*Instructions to follow:* When you reach the line in the data below that contains "building: [336,68,381,111] -> none", please start repeating lines exactly, and stop after the line that contains "building: [592,339,640,389] -> none", repeating nothing else.

*Data shown:*
===============

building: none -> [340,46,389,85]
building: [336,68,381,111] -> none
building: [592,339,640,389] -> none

===============

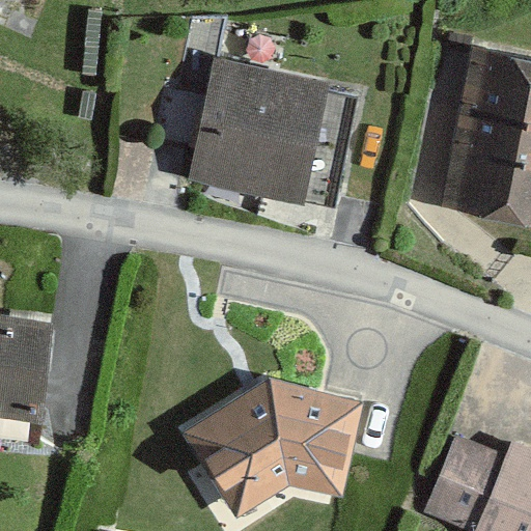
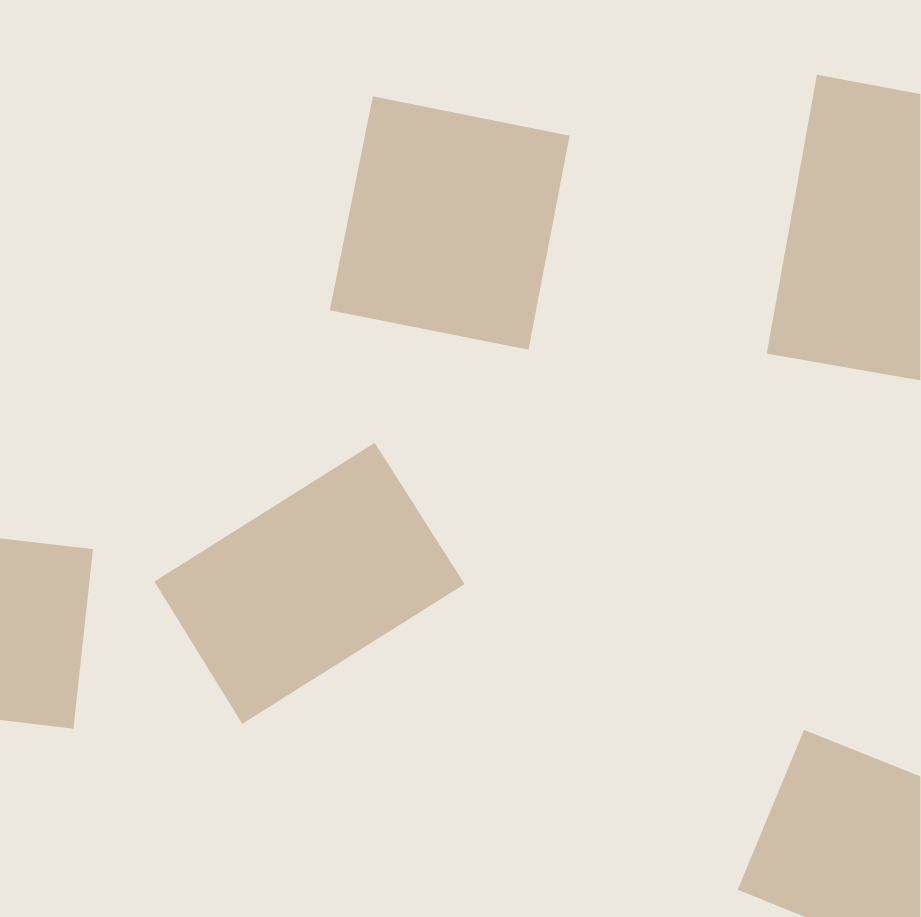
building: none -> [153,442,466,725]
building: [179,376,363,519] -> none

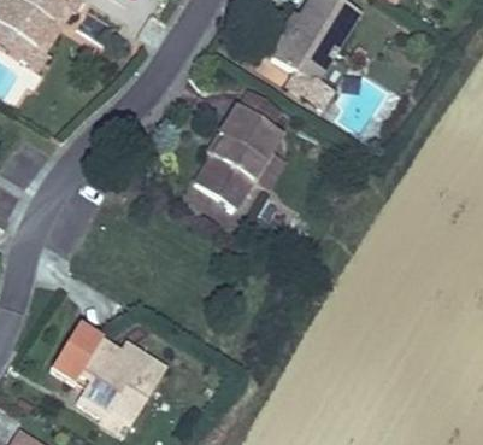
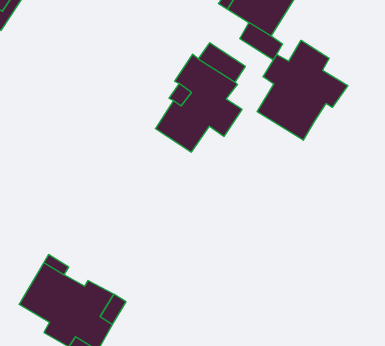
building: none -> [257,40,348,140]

===============

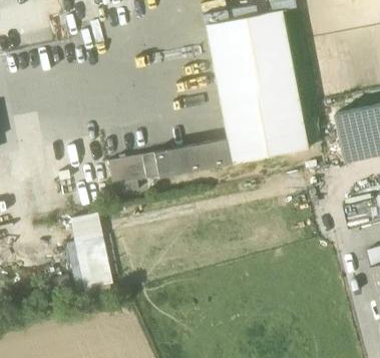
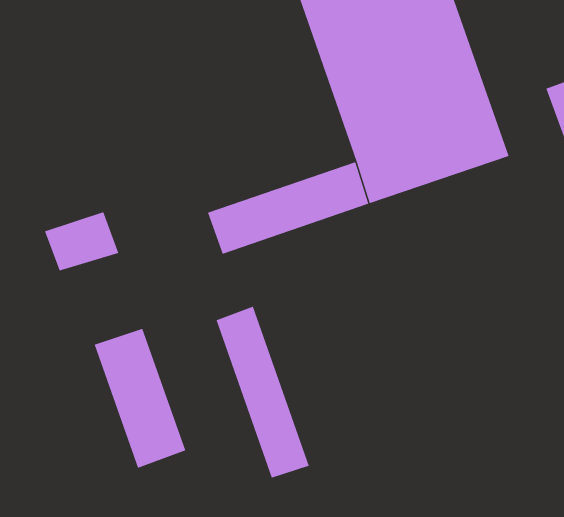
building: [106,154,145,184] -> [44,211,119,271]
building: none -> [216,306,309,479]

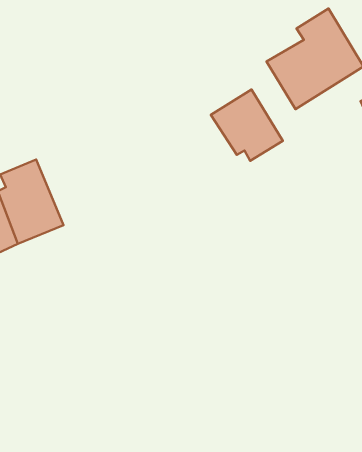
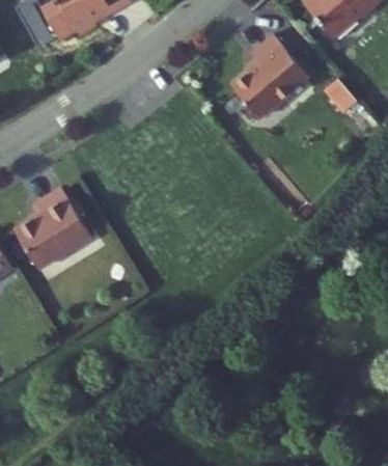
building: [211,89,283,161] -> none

===============

*Worked solution:*
building: [336,68,381,111] -> none
building: [592,339,640,389] -> none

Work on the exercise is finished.